*WHAT TO WORK ON*
Your task is to reproduce, exactly and only, the lines running from the line containing "SW202: switch (COM, MID)" to the end of the data below, both included.

### DATA FOR THIS TASK

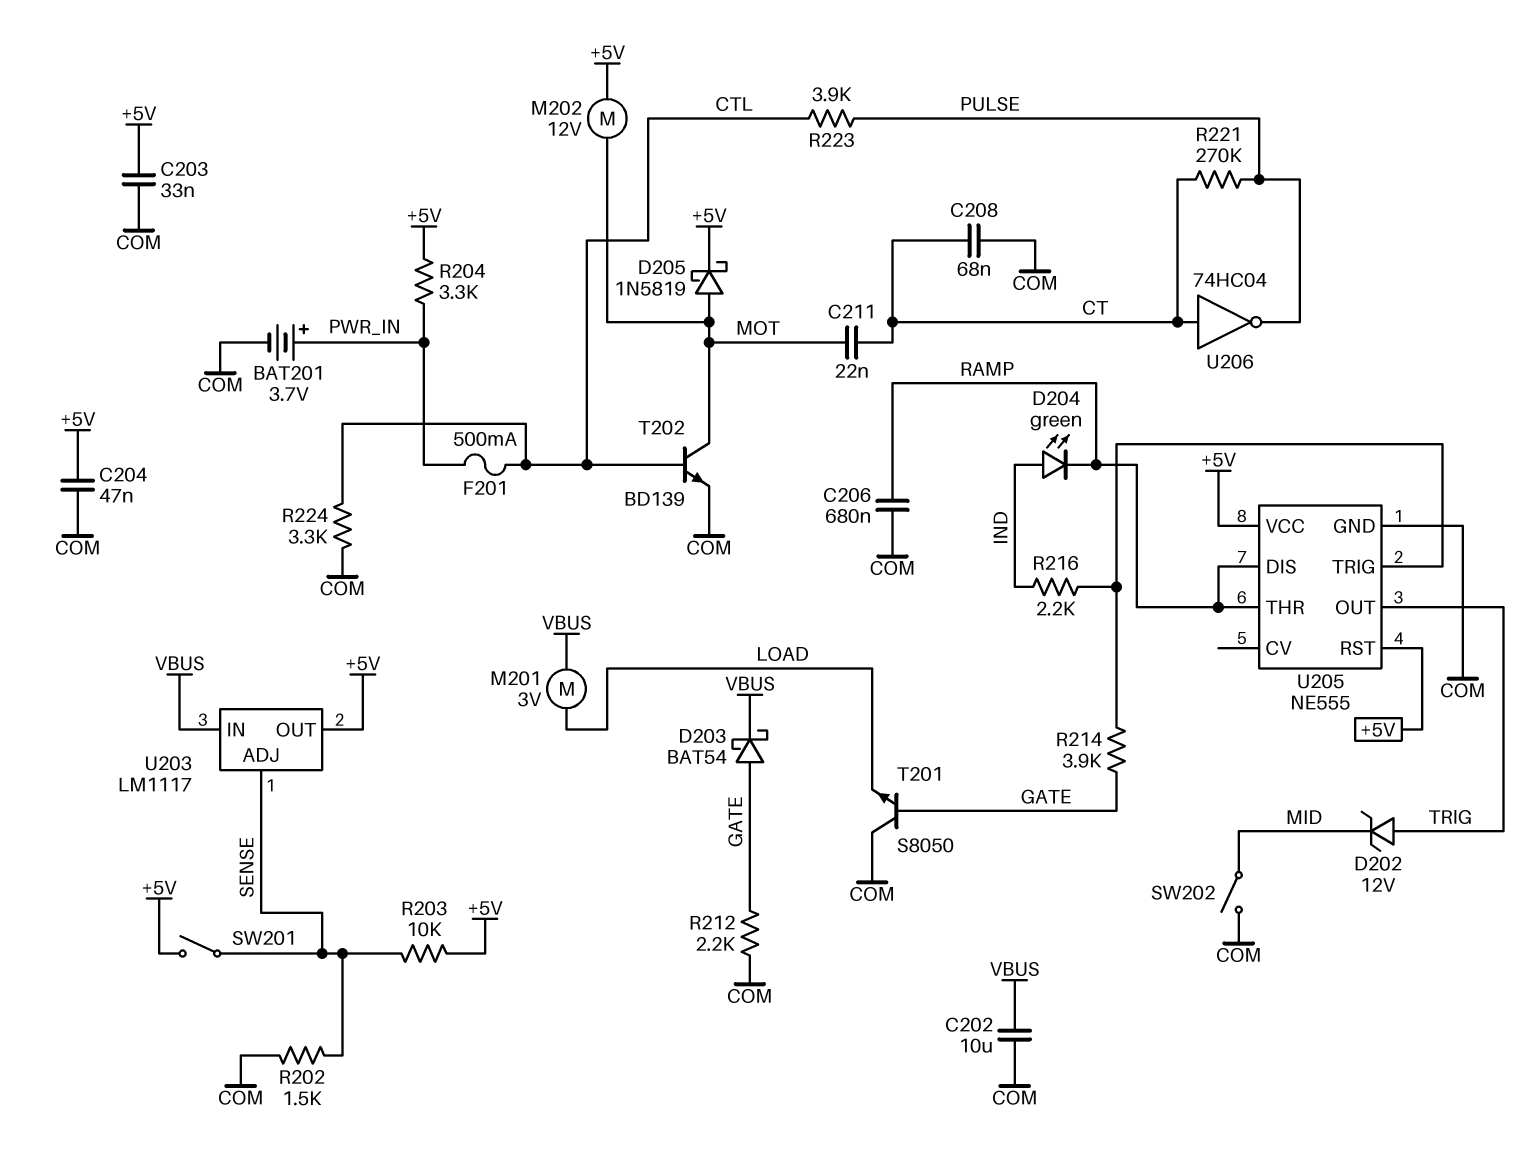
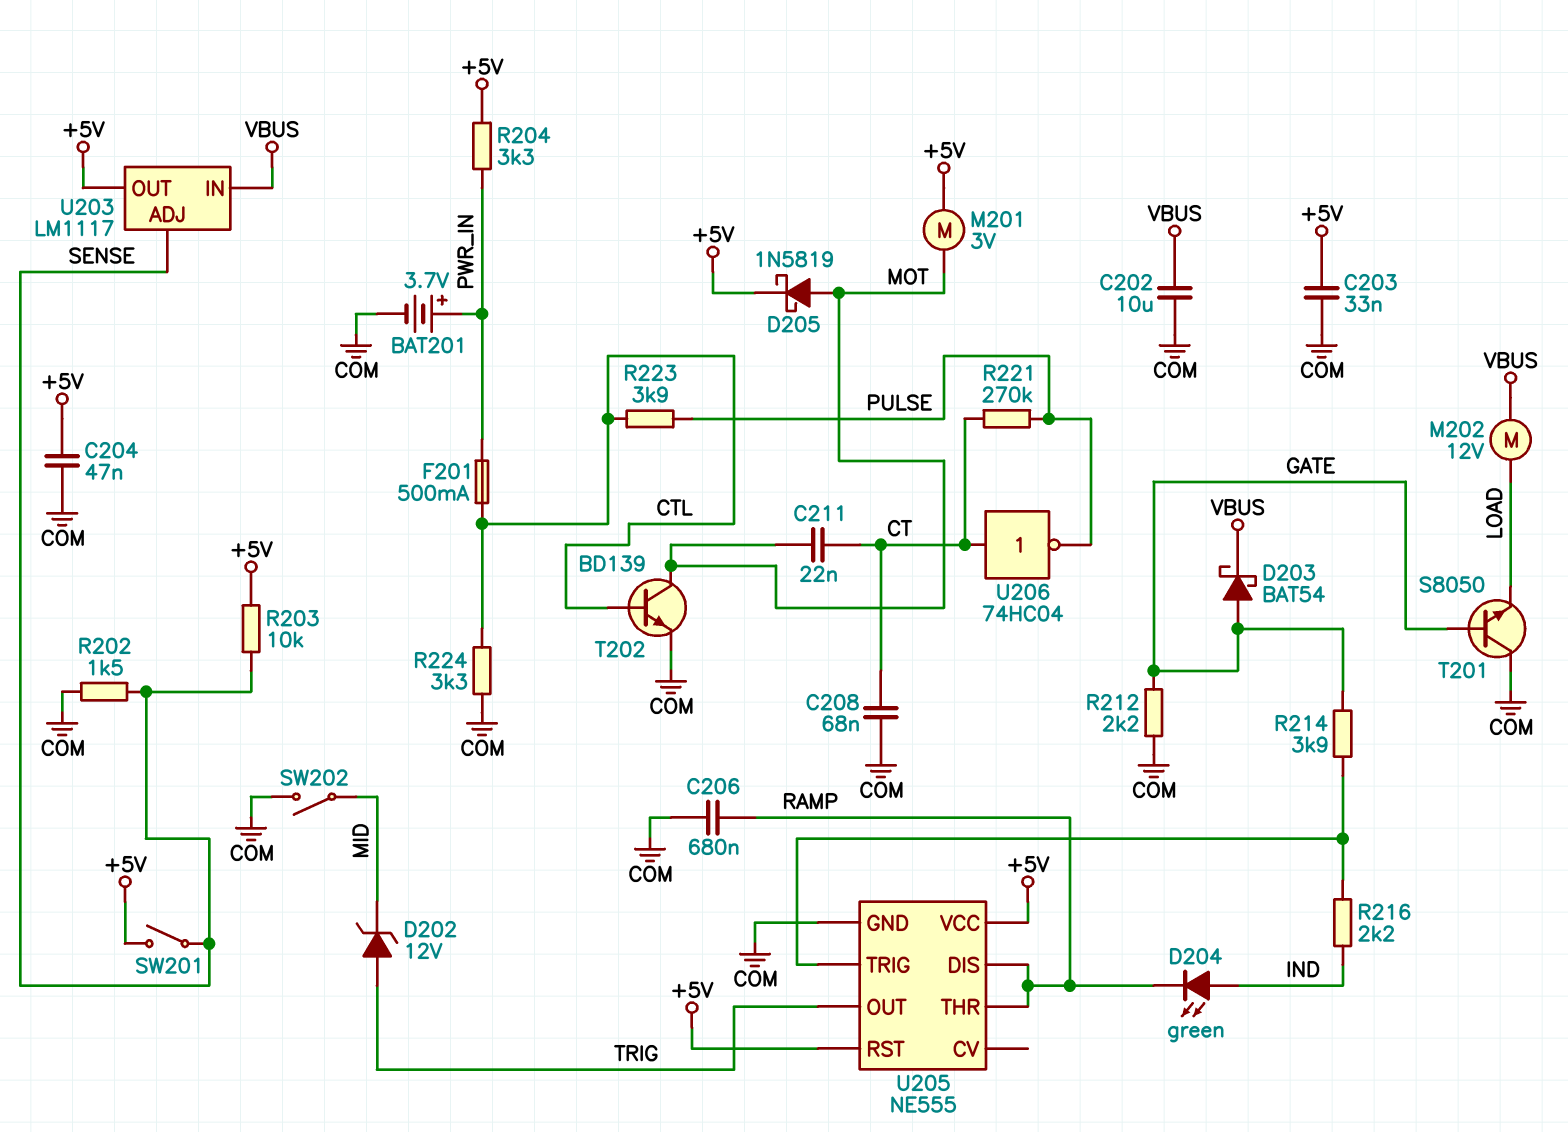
M201: motor 3V (LOAD, VBUS) -> motor 3V (+5V, MOT)
M202: motor 12V (+5V, MOT) -> motor 12V (LOAD, VBUS)

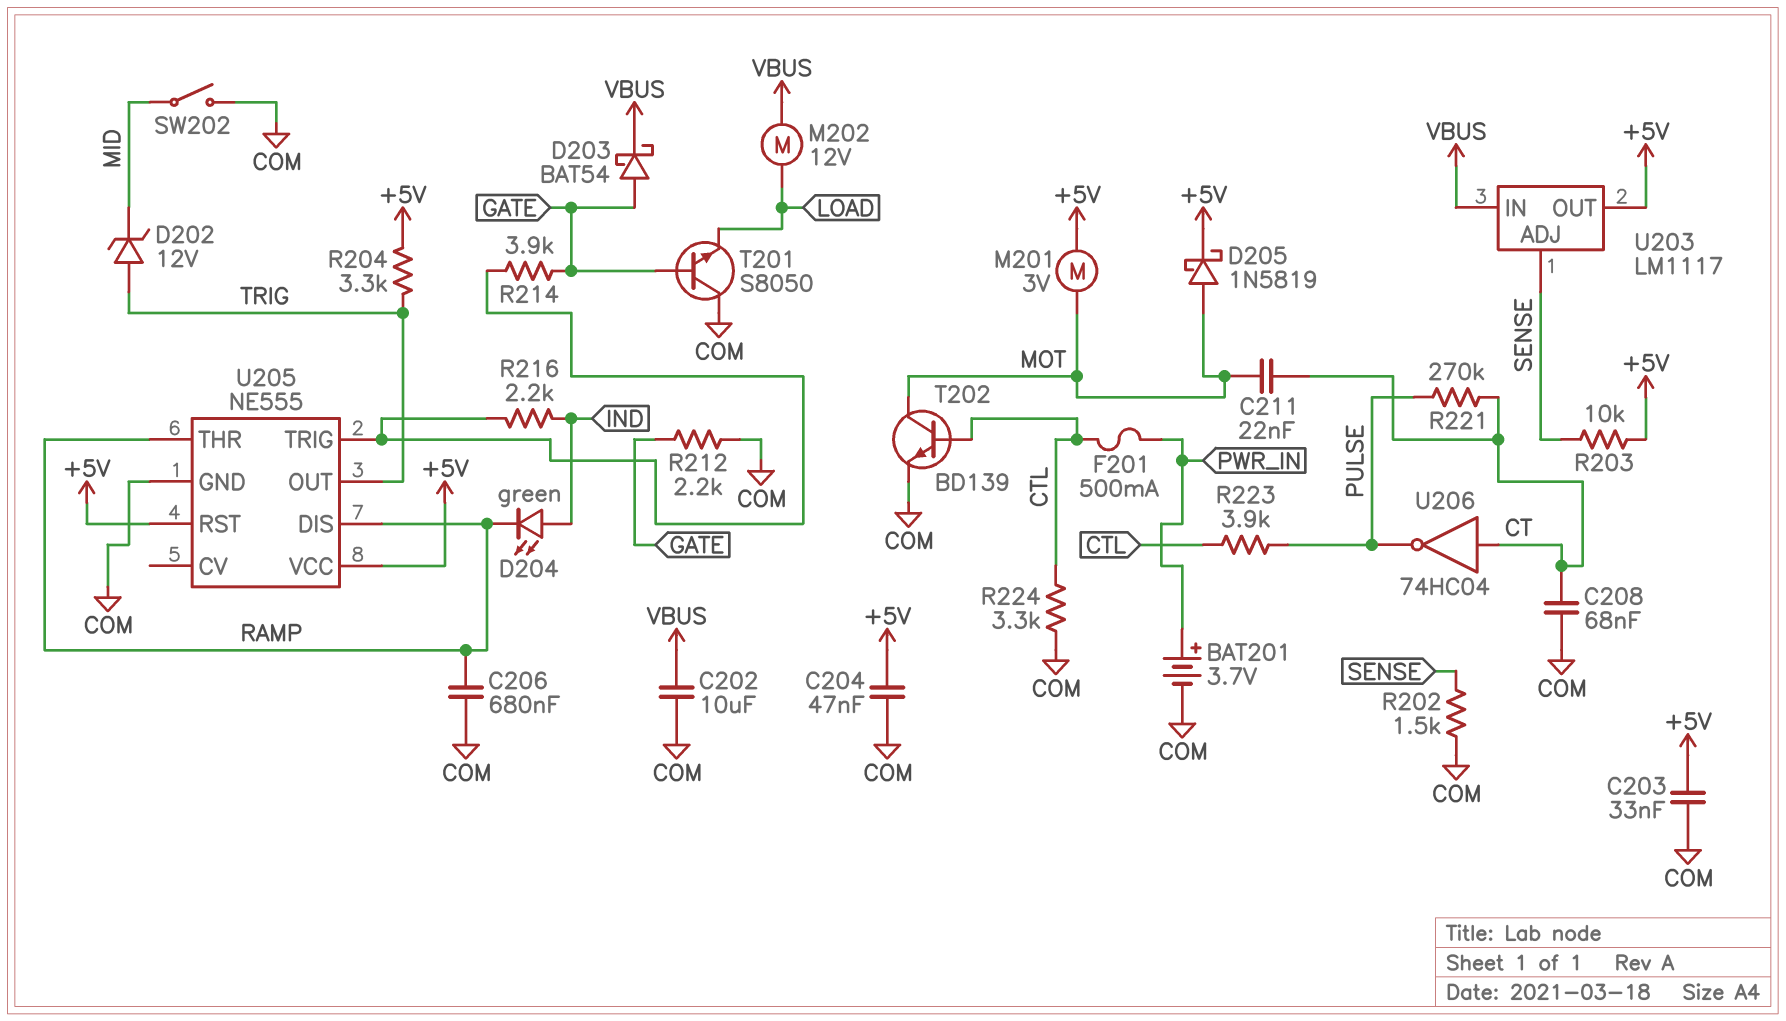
R204: 3.3k (+5V, PWR_IN) -> 3.3k (+5V, TRIG)
SW201: switch (+5V, SENSE) -> none

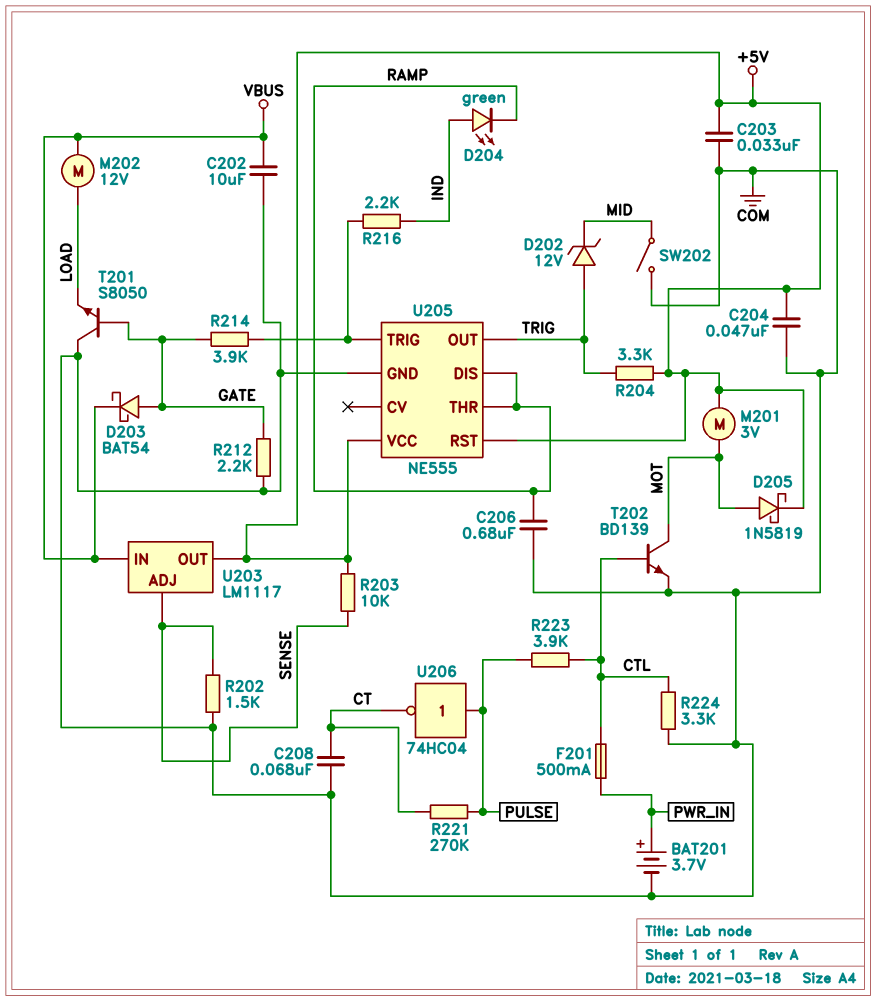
C211: 22nF (CT, MOT) -> none
U206: NOT 74HC04 (in CT, out PULSE) -> NOT 74HC04 (in PULSE, out CT)

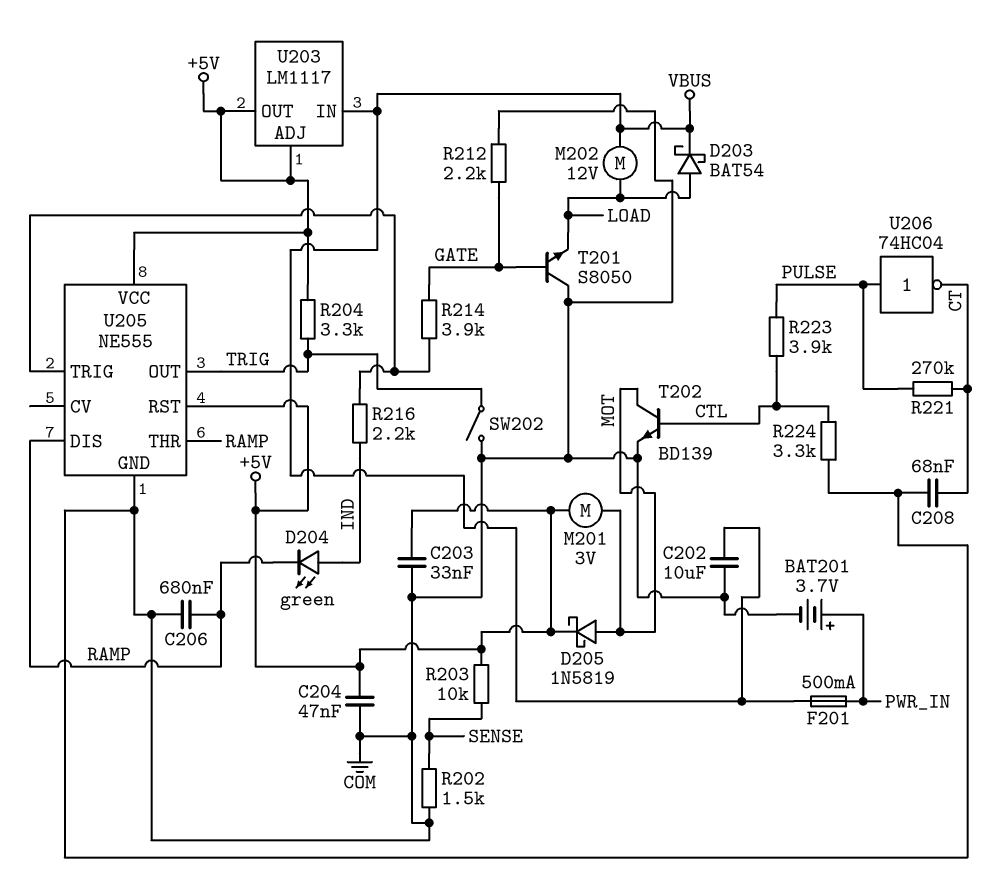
D202: zener 12V (A TRIG, K MID) -> none
D203: schottky BAT54 (A GATE, K VBUS) -> schottky BAT54 (A LOAD, K VBUS)
F201: 500mA (CTL, PWR_IN) -> 500mA (PWR_IN, VBUS)
SW202: switch (COM, MID) -> switch (COM, TRIG)
U203 pin ADJ: SENSE -> +5V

######

*OUTPUT OF THE TASK*
SW202: switch (COM, MID) -> switch (COM, TRIG)
U203 pin ADJ: SENSE -> +5V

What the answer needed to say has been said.